**Required action**
The lines to reproduce from the material below are those from the one containing "(500, 260) = (658, 220): grey" through the one containing "(629, 310) = (836, 188): turquoise", both included; write them out exactly and add nothing.

**Records to process**
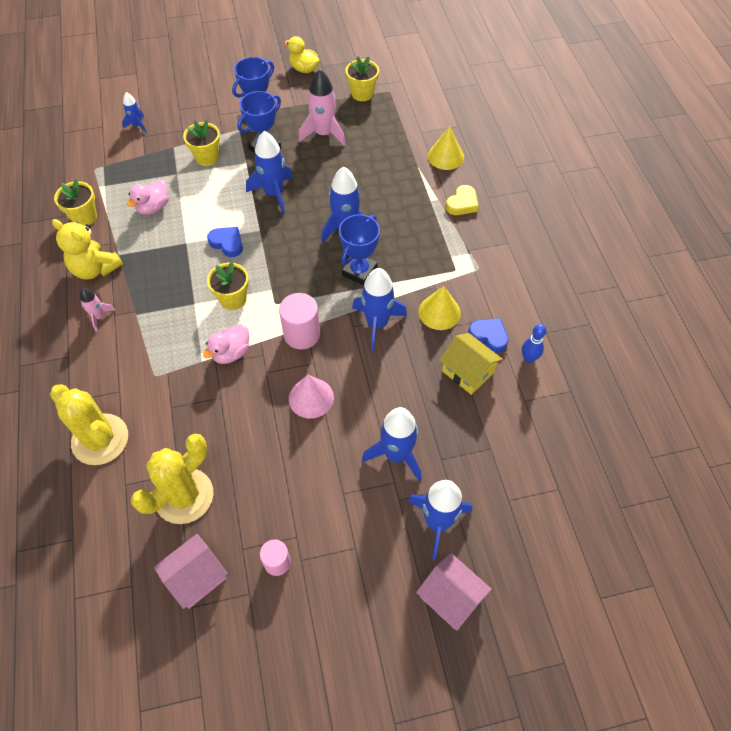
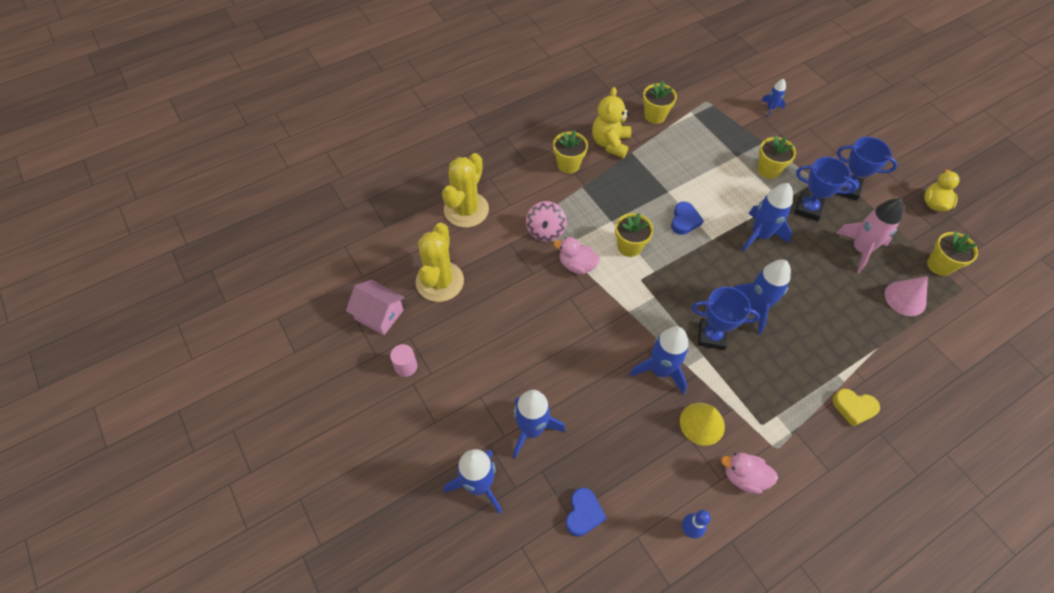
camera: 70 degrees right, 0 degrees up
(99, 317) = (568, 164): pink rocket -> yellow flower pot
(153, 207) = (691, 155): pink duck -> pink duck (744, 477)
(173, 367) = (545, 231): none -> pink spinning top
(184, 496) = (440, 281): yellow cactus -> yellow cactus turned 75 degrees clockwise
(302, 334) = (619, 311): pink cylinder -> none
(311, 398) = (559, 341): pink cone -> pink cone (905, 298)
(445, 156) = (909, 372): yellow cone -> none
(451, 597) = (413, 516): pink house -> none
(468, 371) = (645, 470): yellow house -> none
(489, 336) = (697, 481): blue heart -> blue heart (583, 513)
---
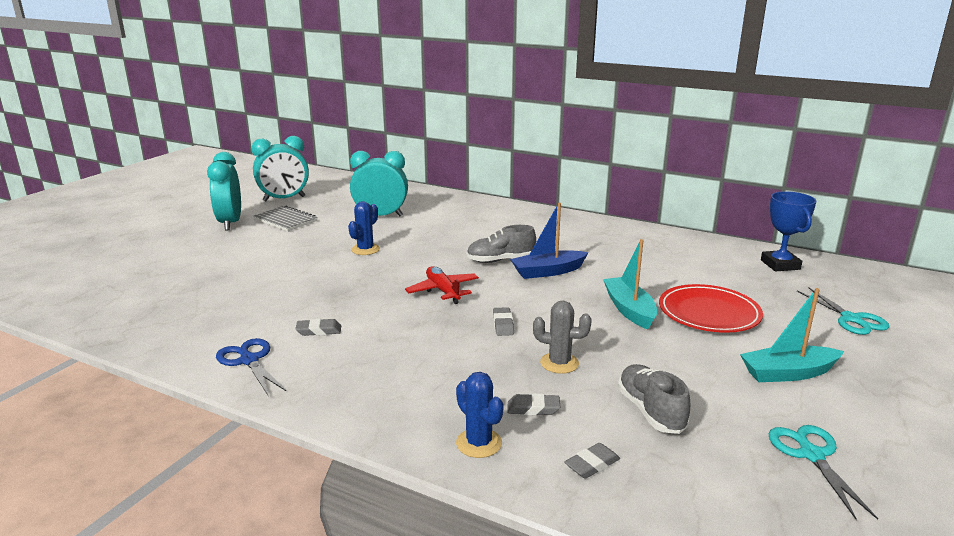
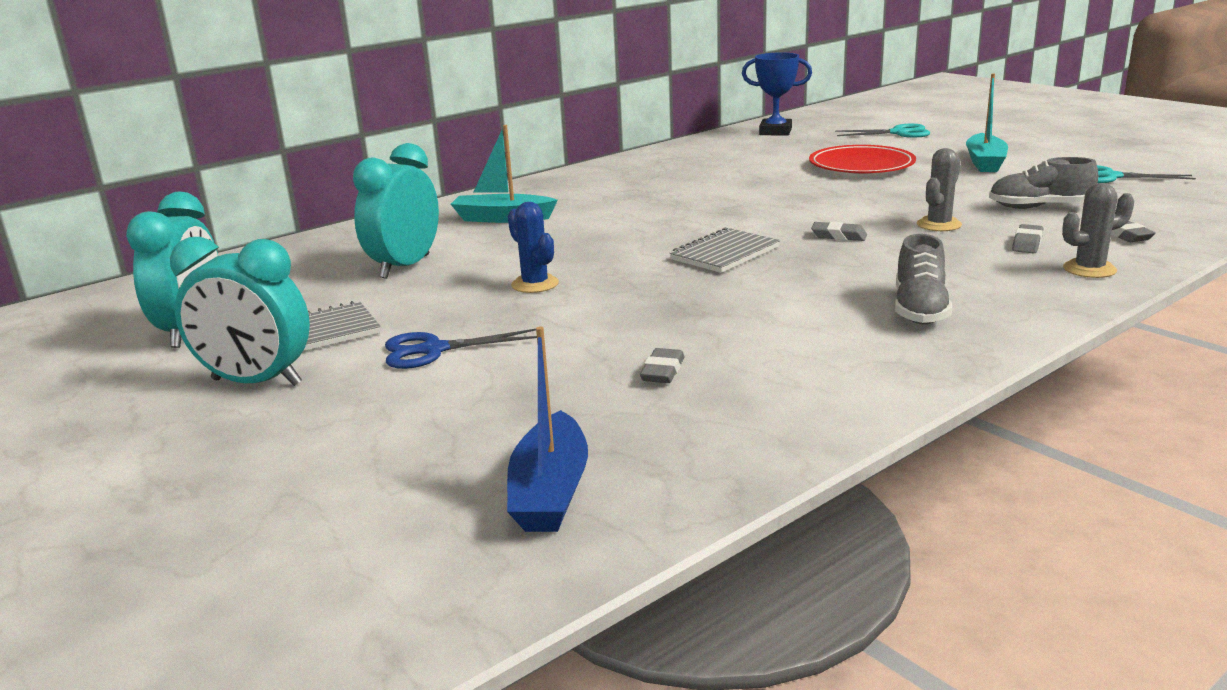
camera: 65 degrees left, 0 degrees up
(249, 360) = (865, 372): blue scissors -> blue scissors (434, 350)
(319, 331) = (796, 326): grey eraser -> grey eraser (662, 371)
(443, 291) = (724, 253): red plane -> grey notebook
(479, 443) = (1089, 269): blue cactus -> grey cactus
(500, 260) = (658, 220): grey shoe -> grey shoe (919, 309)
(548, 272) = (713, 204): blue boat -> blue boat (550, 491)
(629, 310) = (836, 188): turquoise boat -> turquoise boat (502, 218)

**Solution below**
(500, 260) = (658, 220): grey shoe -> grey shoe (919, 309)
(548, 272) = (713, 204): blue boat -> blue boat (550, 491)
(629, 310) = (836, 188): turquoise boat -> turquoise boat (502, 218)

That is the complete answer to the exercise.